> [Task item]:
Find the lines of data that contain the string "test", then list them.

> [Raw data]:
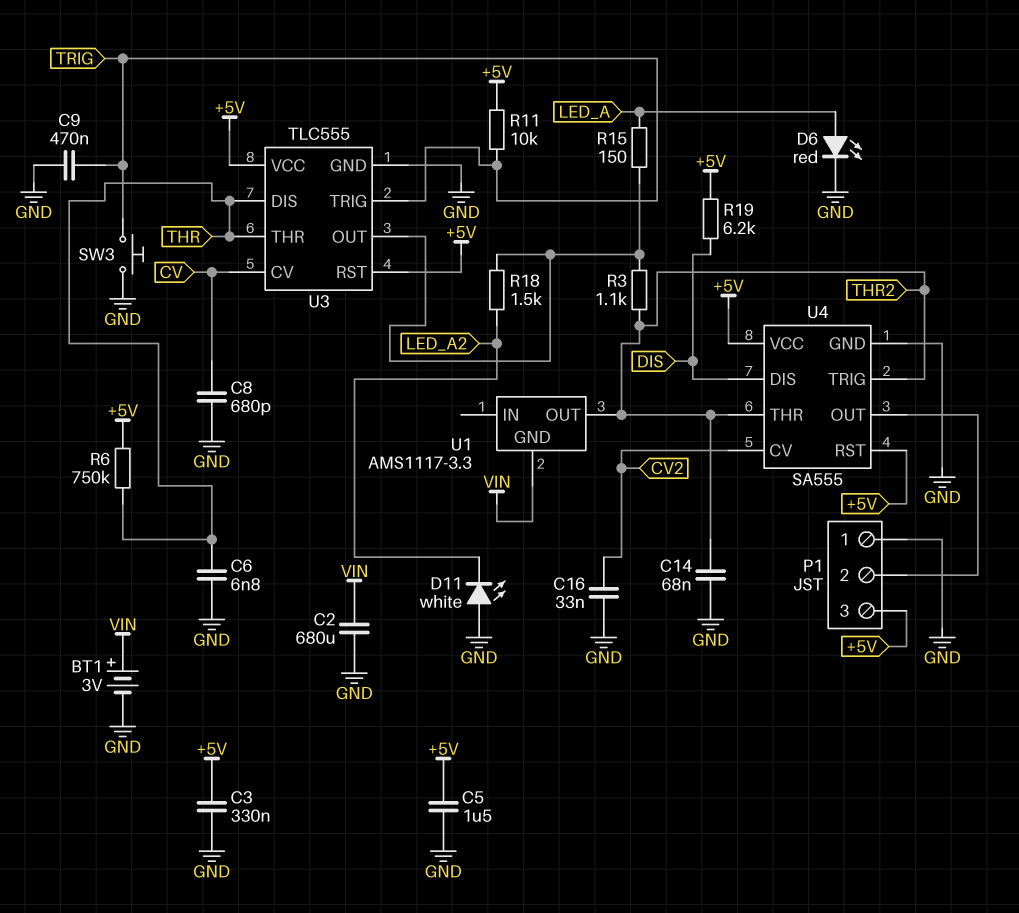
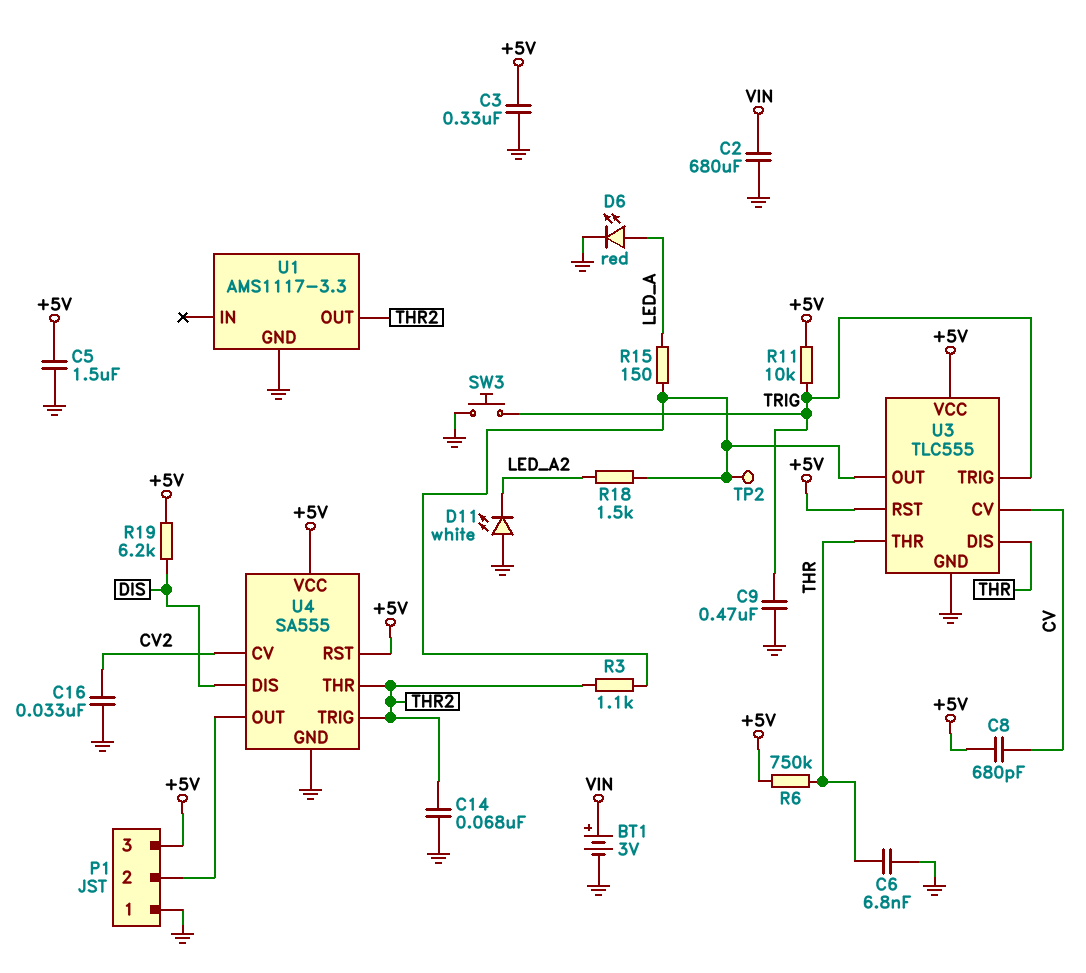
C8: 680pF (CV, GND) -> 680pF (+5V, CV)
TP2: none -> test point (U3/OUT)
U1 pin GND: VIN -> GND

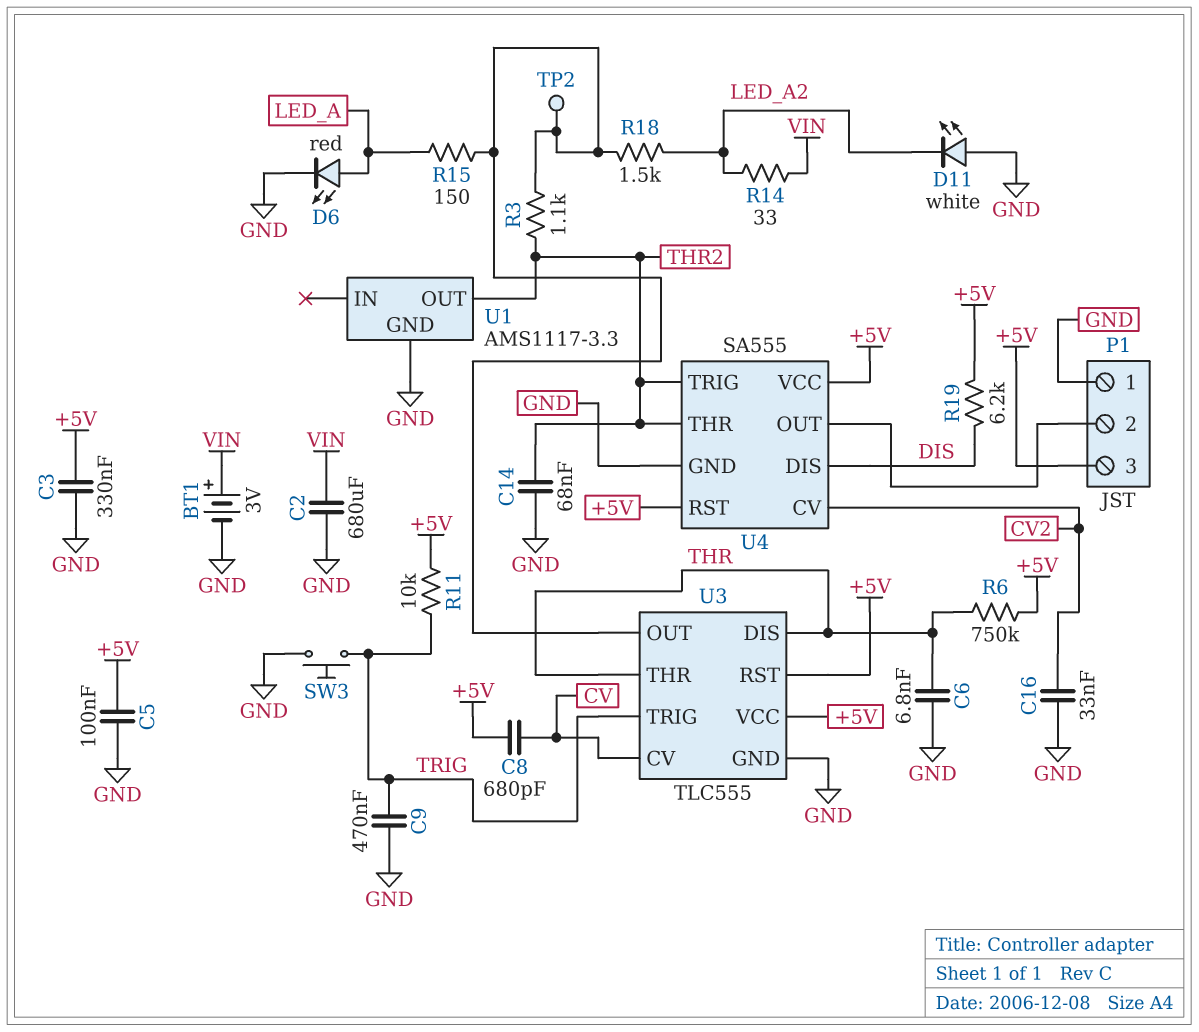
C5: 1.5uF (+5V, GND) -> 100nF (+5V, GND)
R14: none -> 33 (LED_A2, VIN)

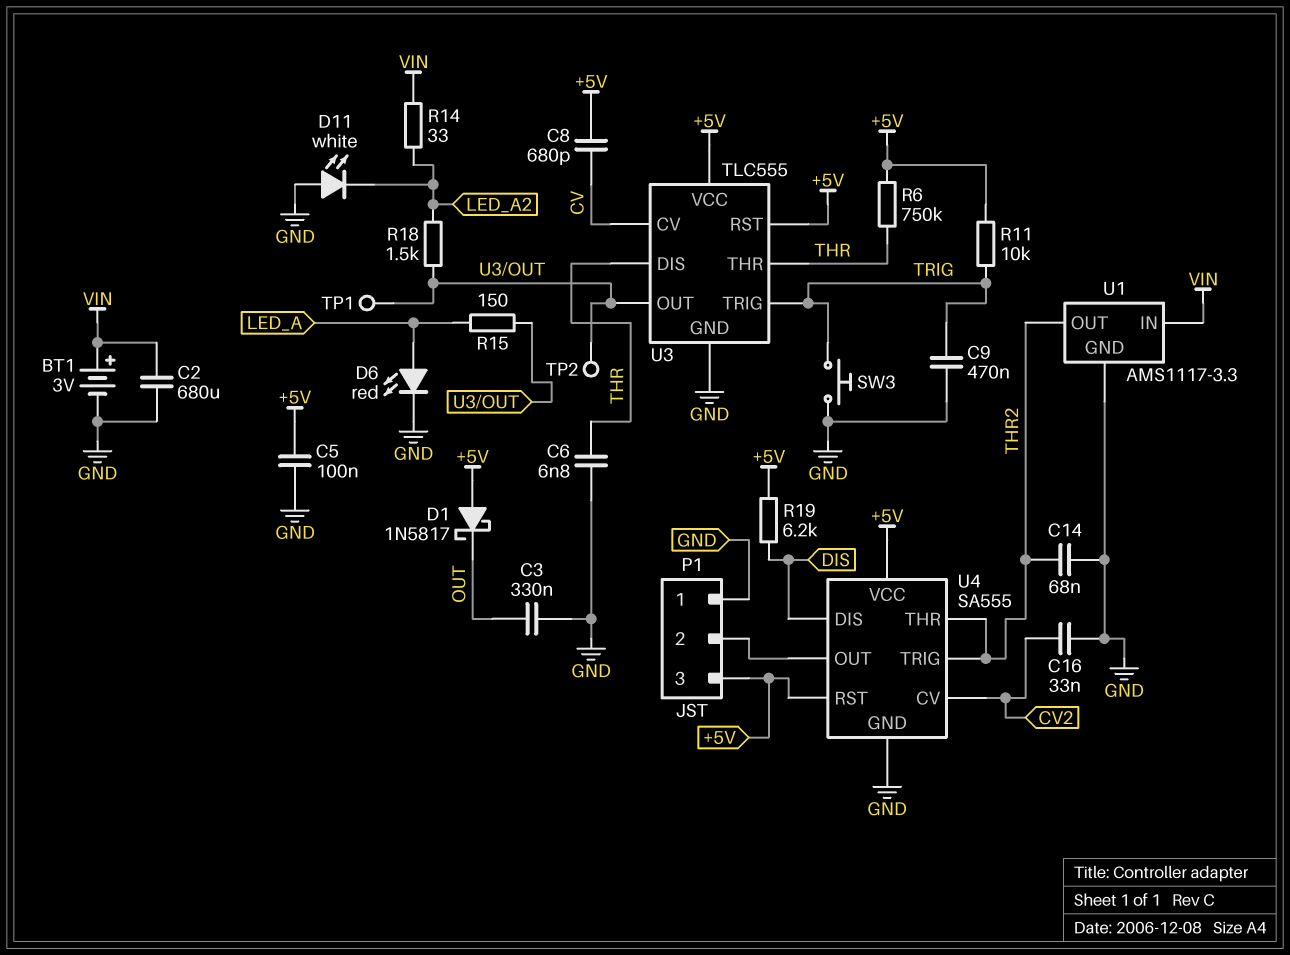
C3: 330nF (+5V, GND) -> 330nF (GND, OUT)
D1: none -> schottky 1N5817 (A +5V, K OUT)
R3: 1.1k (THR2, U3/OUT) -> none
TP1: none -> test point (U3/OUT)
U1 pin IN: none -> VIN

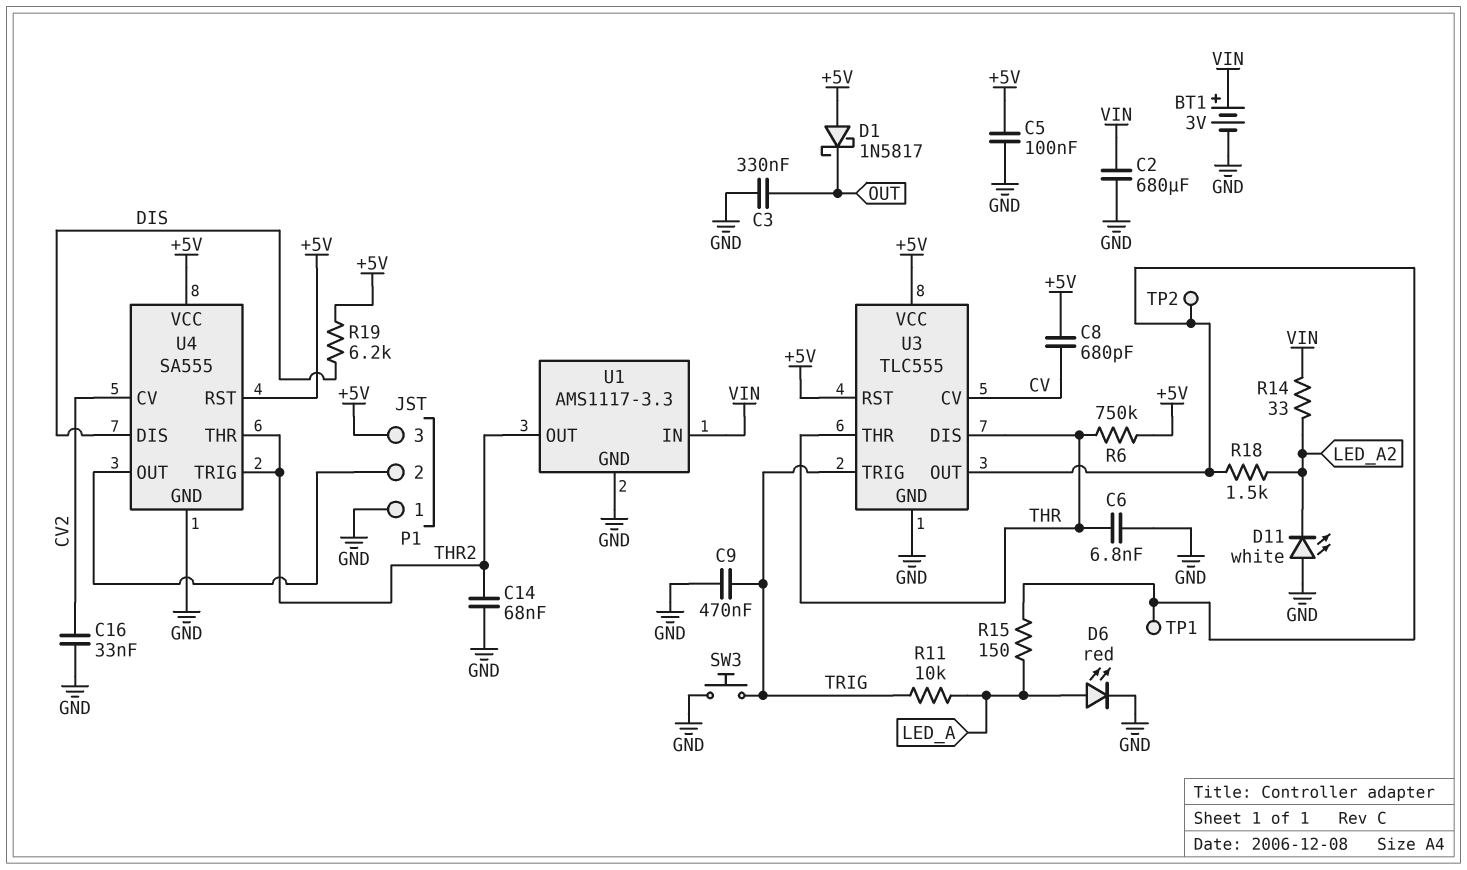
R11: 10k (+5V, TRIG) -> 10k (LED_A, TRIG)

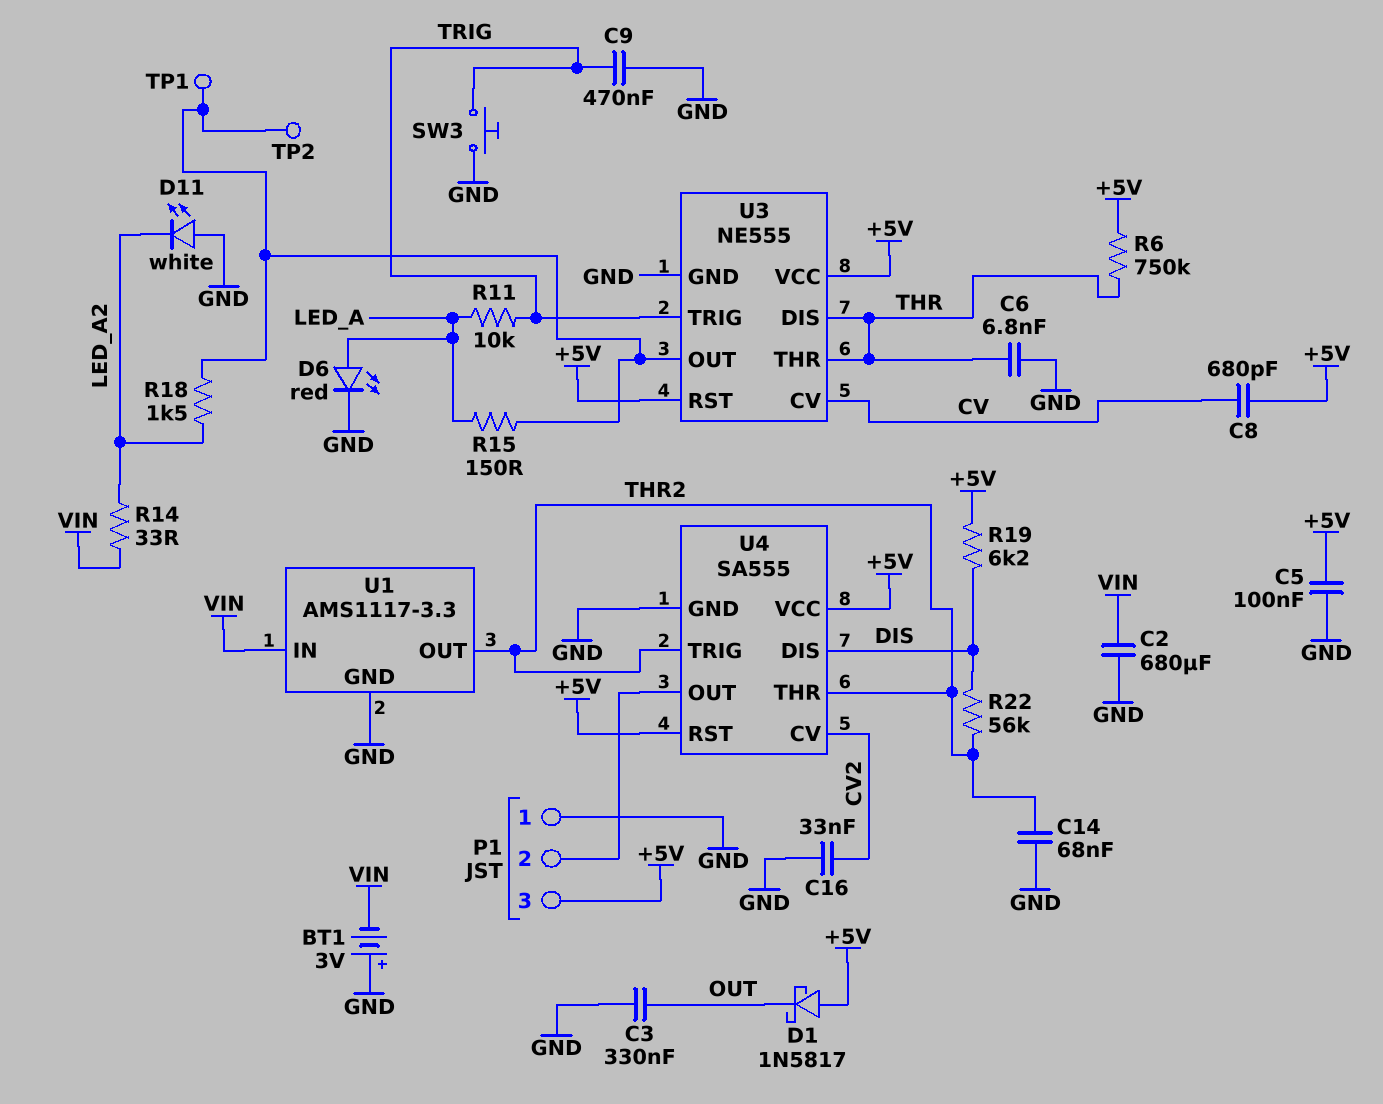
BT1: 3V (plus VIN, minus GND) -> 3V (plus GND, minus VIN)
R22: none -> 56k (DIS, THR2)
U3: TLC555 -> NE555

> [Solution to the exercise]:
TP2: none -> test point (U3/OUT)
TP1: none -> test point (U3/OUT)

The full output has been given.